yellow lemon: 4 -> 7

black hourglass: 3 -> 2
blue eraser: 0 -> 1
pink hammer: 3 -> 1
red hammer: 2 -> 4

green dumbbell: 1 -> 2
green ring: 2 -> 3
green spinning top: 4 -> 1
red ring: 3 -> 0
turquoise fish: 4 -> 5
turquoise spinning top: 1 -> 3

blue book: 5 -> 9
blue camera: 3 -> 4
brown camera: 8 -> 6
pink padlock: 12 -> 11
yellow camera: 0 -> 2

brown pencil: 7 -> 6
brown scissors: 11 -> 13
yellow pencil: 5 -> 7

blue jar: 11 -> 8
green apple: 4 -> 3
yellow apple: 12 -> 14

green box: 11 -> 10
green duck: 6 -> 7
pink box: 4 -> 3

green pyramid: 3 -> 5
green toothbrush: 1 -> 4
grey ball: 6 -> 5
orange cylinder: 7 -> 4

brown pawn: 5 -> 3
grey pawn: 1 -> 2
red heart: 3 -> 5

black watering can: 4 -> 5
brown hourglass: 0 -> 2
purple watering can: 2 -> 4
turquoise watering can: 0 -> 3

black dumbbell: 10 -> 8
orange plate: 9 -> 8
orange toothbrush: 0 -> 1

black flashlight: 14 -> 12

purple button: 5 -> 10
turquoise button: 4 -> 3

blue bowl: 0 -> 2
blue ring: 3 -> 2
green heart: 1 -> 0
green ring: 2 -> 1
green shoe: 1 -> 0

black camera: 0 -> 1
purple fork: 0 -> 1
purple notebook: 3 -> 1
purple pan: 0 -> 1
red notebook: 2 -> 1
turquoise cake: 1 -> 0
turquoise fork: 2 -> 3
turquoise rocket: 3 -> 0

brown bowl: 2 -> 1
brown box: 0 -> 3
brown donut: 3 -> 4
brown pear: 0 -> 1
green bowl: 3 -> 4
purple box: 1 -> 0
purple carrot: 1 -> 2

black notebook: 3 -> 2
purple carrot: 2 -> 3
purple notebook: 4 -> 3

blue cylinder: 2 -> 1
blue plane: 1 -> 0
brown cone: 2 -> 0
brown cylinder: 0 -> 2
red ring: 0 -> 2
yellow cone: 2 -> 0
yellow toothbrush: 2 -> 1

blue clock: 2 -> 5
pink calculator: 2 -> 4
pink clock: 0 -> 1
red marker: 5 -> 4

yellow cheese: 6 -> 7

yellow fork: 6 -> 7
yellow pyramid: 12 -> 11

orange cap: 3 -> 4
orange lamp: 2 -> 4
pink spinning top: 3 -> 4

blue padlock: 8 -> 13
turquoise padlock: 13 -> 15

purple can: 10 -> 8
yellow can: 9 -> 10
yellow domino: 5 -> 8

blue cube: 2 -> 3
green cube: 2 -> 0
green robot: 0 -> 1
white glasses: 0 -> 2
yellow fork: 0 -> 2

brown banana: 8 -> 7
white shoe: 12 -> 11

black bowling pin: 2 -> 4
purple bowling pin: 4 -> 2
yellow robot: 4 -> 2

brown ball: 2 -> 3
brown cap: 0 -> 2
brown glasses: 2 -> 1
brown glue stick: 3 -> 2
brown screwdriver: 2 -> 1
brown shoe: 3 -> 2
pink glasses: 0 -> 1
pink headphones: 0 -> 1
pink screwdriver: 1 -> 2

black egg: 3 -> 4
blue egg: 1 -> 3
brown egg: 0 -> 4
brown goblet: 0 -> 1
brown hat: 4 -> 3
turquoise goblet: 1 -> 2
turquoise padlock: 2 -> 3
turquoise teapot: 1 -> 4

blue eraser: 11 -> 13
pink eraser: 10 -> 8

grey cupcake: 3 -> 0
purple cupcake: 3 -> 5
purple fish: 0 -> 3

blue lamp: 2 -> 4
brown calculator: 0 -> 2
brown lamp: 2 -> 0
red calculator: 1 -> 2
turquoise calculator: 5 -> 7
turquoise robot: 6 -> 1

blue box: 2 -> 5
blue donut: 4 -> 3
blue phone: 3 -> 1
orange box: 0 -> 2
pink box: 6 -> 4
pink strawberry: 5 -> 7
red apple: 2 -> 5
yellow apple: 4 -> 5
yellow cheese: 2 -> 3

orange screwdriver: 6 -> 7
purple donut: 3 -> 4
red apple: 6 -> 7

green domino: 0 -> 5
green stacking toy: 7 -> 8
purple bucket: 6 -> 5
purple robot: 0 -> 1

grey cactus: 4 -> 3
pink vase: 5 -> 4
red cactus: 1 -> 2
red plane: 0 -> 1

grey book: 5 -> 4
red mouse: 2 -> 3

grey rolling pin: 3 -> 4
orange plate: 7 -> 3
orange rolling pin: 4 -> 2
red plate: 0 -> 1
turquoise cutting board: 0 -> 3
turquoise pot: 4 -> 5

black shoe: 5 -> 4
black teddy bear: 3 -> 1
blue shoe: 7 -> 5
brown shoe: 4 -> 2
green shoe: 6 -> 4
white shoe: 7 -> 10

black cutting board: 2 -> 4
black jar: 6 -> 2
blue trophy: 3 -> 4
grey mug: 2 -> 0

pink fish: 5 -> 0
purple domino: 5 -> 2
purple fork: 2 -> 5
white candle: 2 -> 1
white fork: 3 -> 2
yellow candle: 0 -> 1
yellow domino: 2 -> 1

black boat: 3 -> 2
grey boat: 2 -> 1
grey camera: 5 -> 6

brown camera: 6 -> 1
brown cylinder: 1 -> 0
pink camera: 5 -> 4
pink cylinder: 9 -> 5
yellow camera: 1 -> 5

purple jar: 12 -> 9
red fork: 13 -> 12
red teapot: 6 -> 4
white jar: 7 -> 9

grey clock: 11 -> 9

About this exercise – Nothing but a number should be returned: the count of lines in the listing that contain the string "notebook".

Exercise result – 4